Exact copies of all the lines below are wanted, without a single picture.

» Source material:
-- Opening Marker --
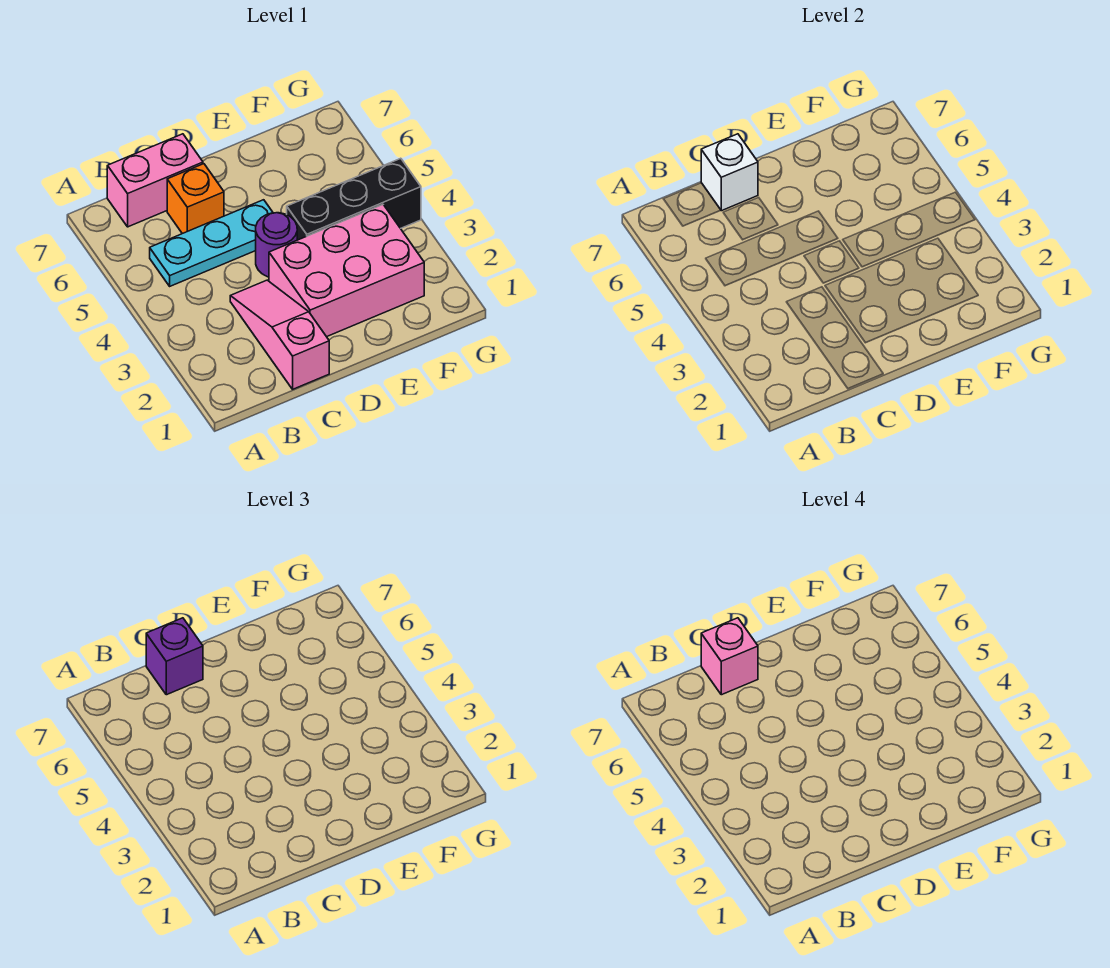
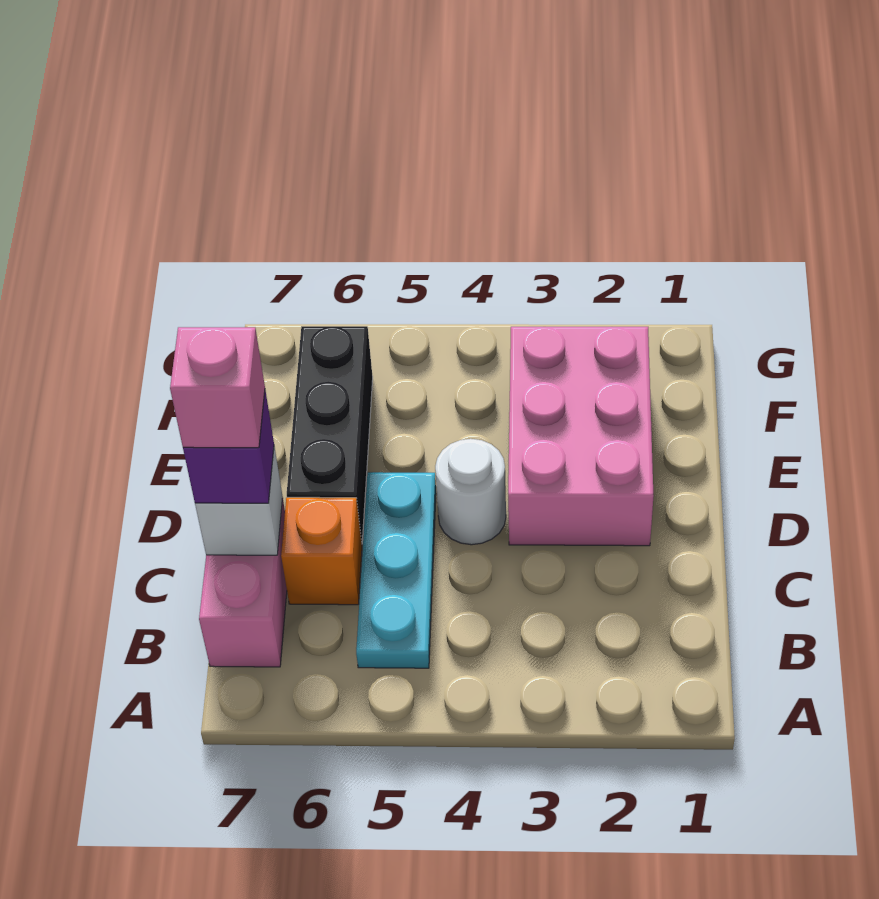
pink slope C1:C3 level 1 top 1 -> none
purple round brick D4 level 1 -> white round brick D4 level 1
black brick E4:G4 level 1 -> black brick D6:F6 level 1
-- Closing Marker --
» Output of the task:
pink slope C1:C3 level 1 top 1 -> none
purple round brick D4 level 1 -> white round brick D4 level 1
black brick E4:G4 level 1 -> black brick D6:F6 level 1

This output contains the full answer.